*** Opening of DATA FOR THE TASK ***
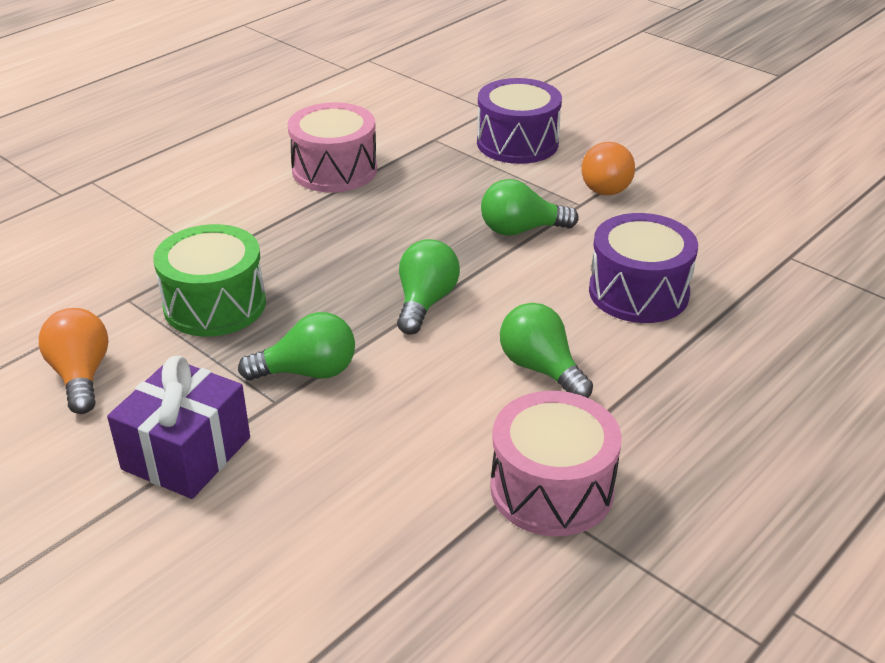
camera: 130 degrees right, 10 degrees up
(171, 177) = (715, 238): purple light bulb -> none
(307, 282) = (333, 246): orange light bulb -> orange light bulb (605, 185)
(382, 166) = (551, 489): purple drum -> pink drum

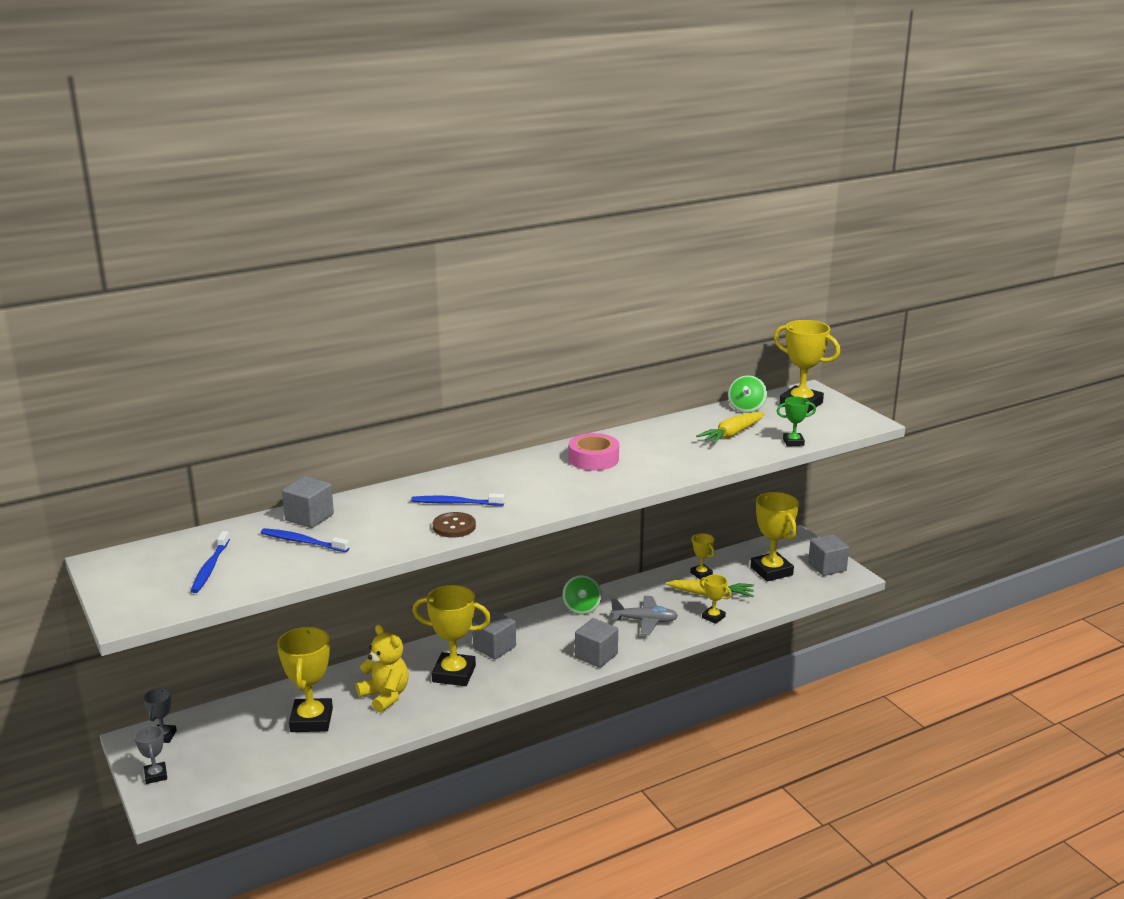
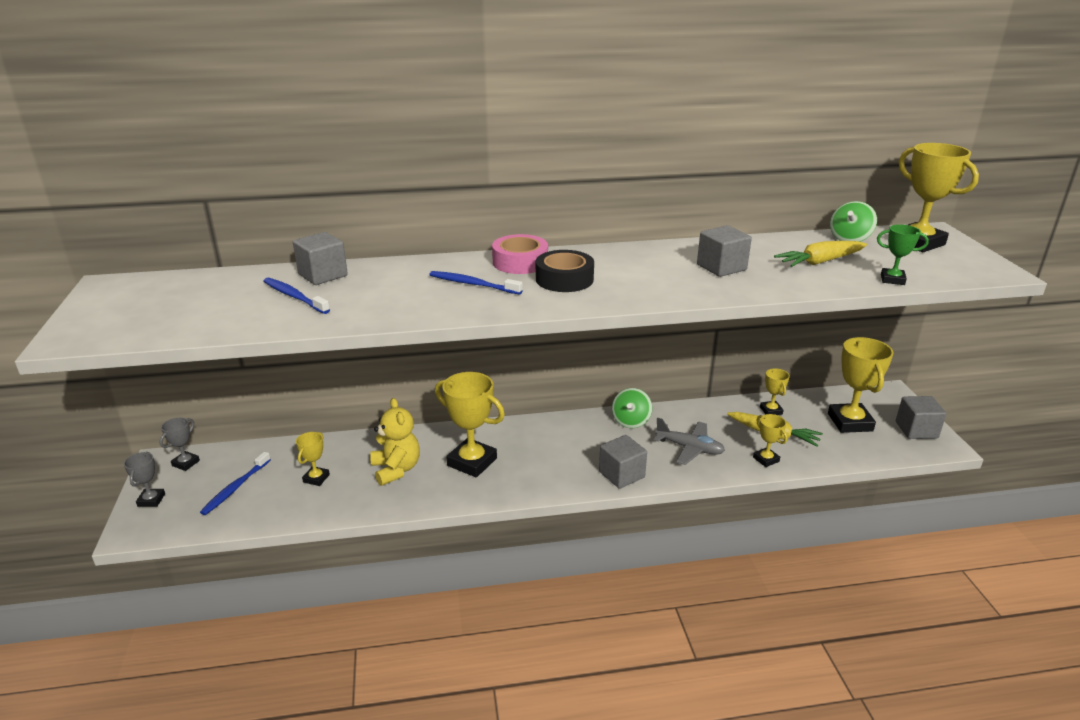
camera: 20 degrees right, 5 degrees up
(210, 568) = (188, 306): blue toothbrush -> blue toothbrush (235, 488)
(311, 720) = (316, 478): yellow trophy -> yellow trophy, size x0.51
(454, 526) = (452, 307): brown button -> none
(494, 647) = (525, 443): grey cube -> grey cube (721, 267)
(531, 485) = (564, 279): none -> black tape
(593, 459) = (648, 264): pink tape -> pink tape (520, 262)

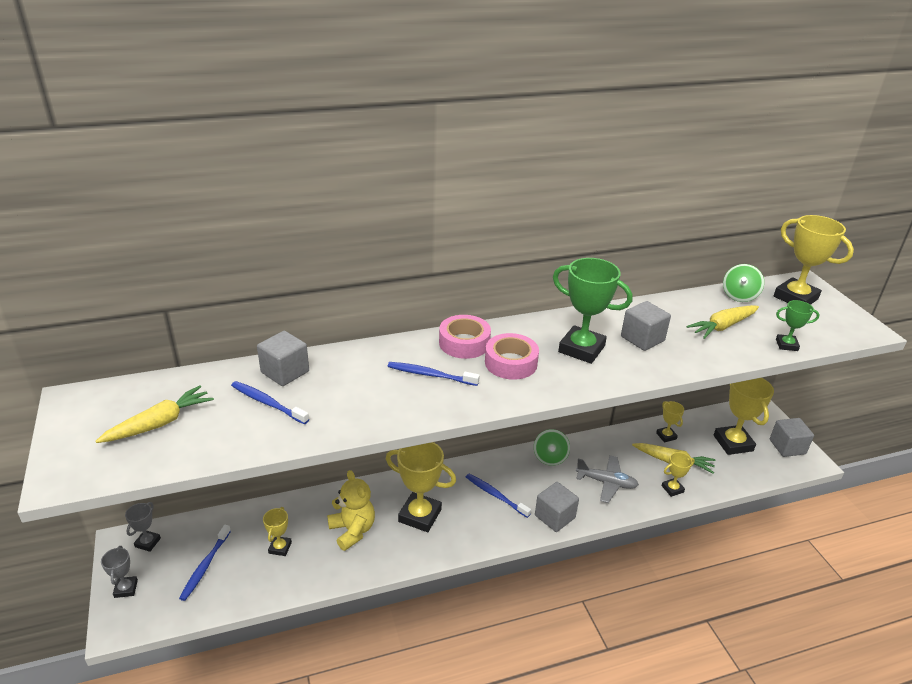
camera: 10 degrees left, 5 degrees up
(181, 305) = (160, 423): none -> yellow carrot
(560, 450) = (495, 495): none -> blue toothbrush
(564, 279) = (511, 363): black tape -> pink tape
(648, 272) = (581, 349): none -> green trophy
(766, 459) = (672, 489): yellow trophy -> yellow trophy turned 75 degrees counterclockwise

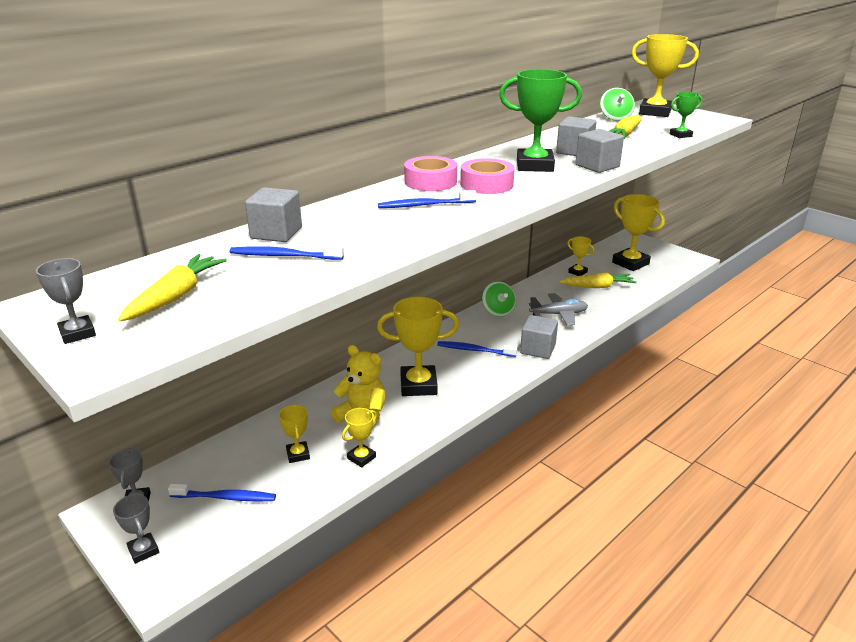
camera: 25 degrees left, 5 degrees down
(73, 439) = (77, 333): none -> grey trophy
(205, 566) = (225, 497): blue toothbrush -> blue toothbrush turned 75 degrees counterclockwise
(672, 489) = (612, 303): yellow trophy -> yellow trophy (361, 457)
(787, 447) = (670, 255): grey cube -> grey cube (597, 166)

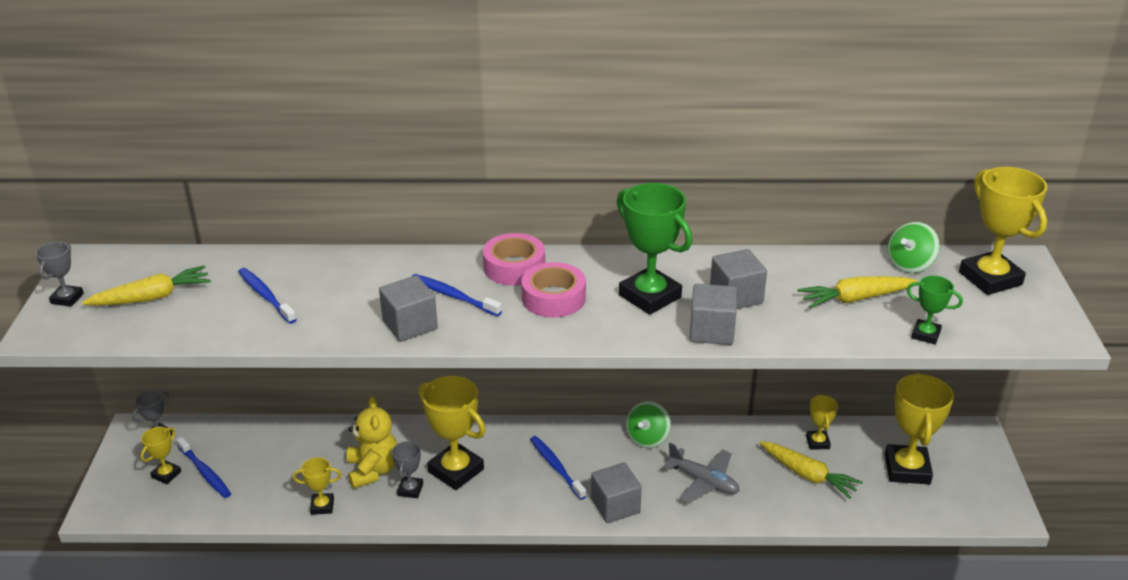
camera: 45 degrees right, 5 degrees up
(143, 550) = (120, 477): grey trophy -> grey trophy (410, 489)
(276, 233) = (301, 267): grey cube -> grey cube (410, 325)
(298, 454) = (288, 471): yellow trophy -> yellow trophy (166, 474)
*** Close of DATA FOR THE TASK ***
Reply with the number only, stating how many lines in the listing hold the string "black".

#### [SOLUTION BELOW]
2